▶ What you should do
Filter the entries, keeping every line with the word "pink".

▶ Information shown
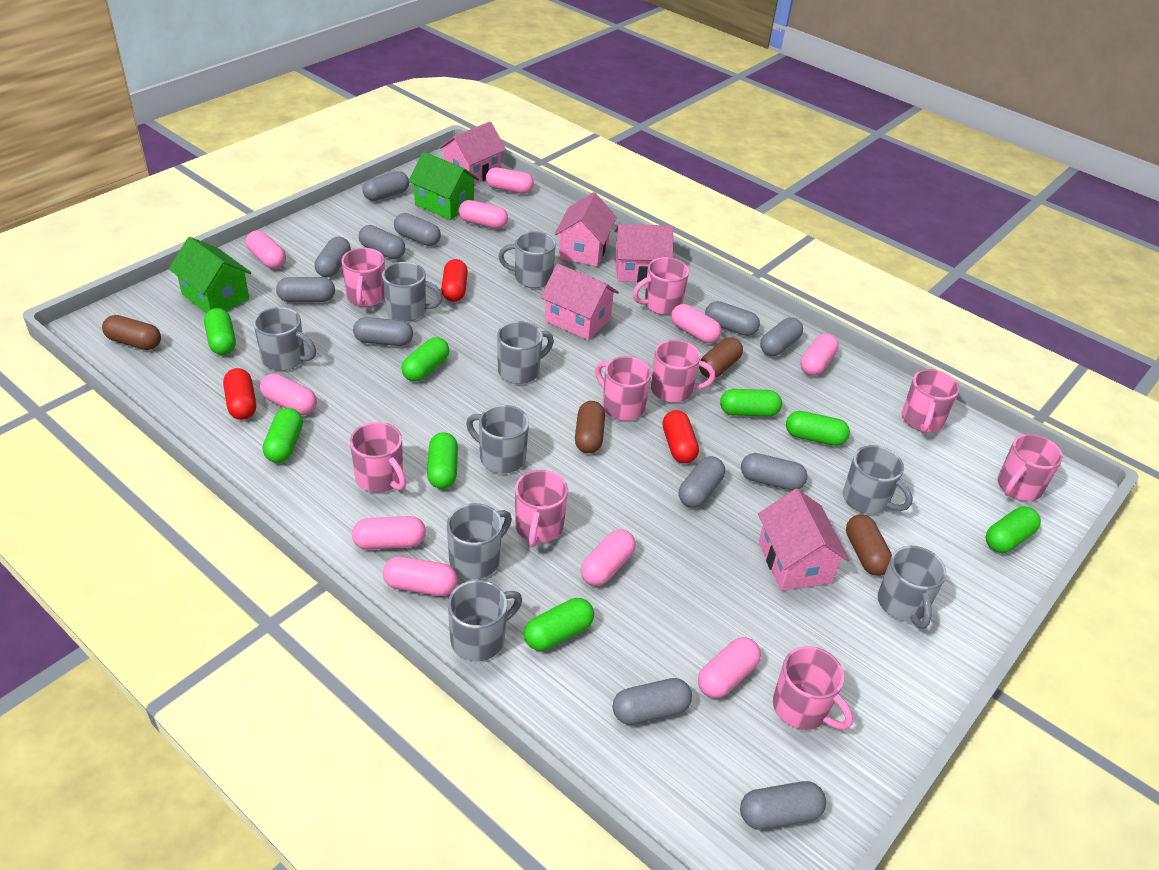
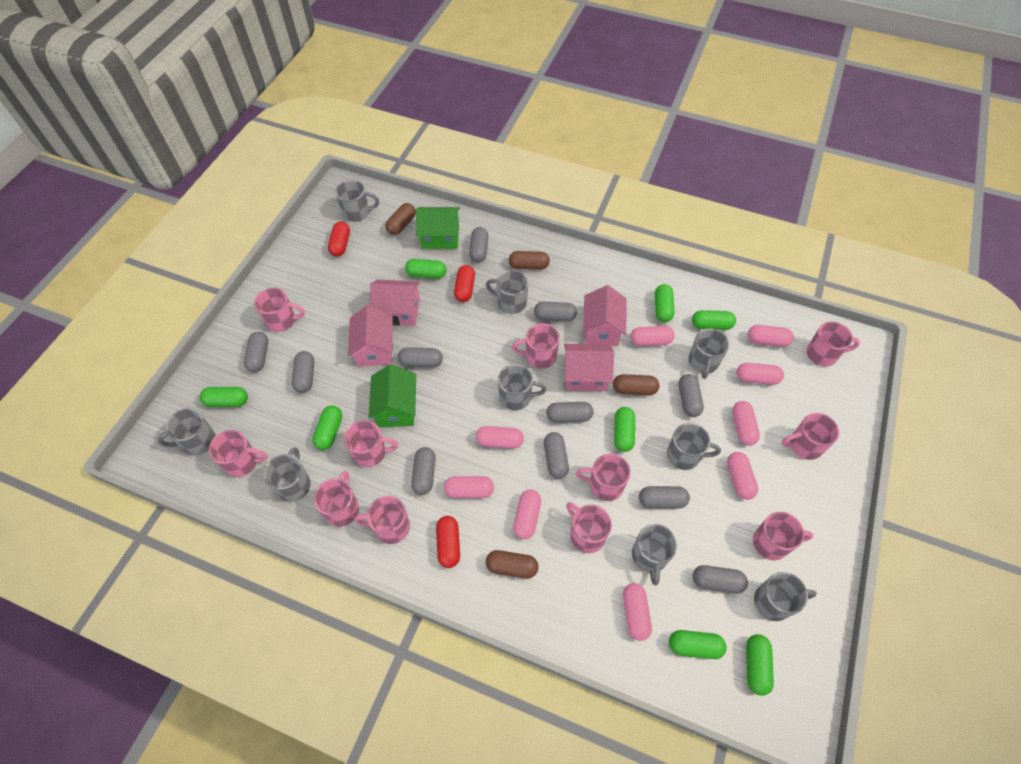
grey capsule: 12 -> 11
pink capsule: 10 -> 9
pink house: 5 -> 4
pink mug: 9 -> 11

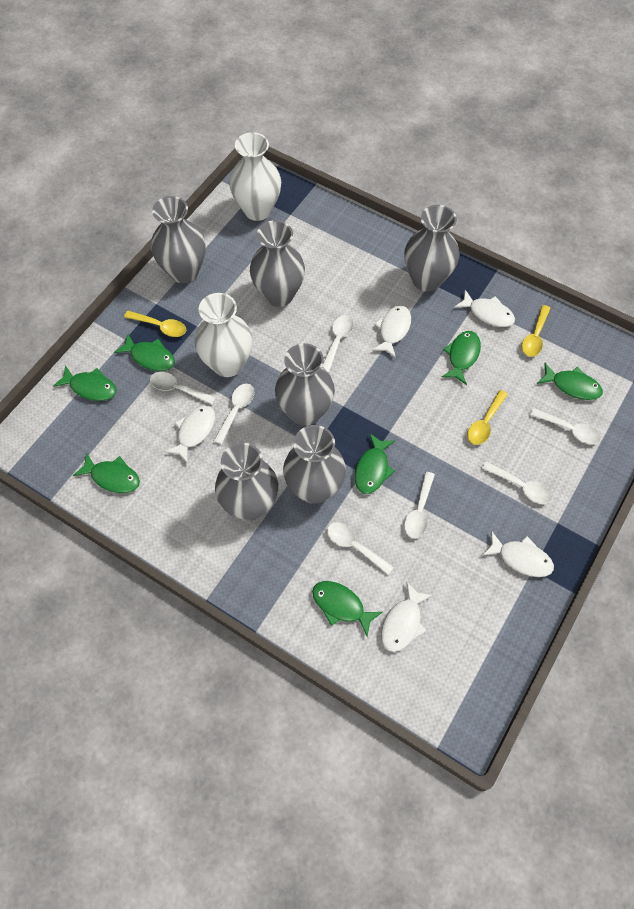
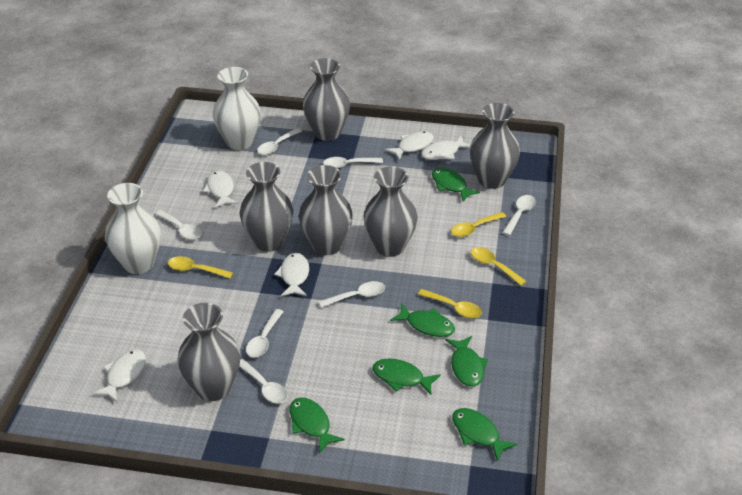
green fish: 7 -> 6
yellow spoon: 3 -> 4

▶ Task response
pink capsule: 10 -> 9
pink house: 5 -> 4
pink mug: 9 -> 11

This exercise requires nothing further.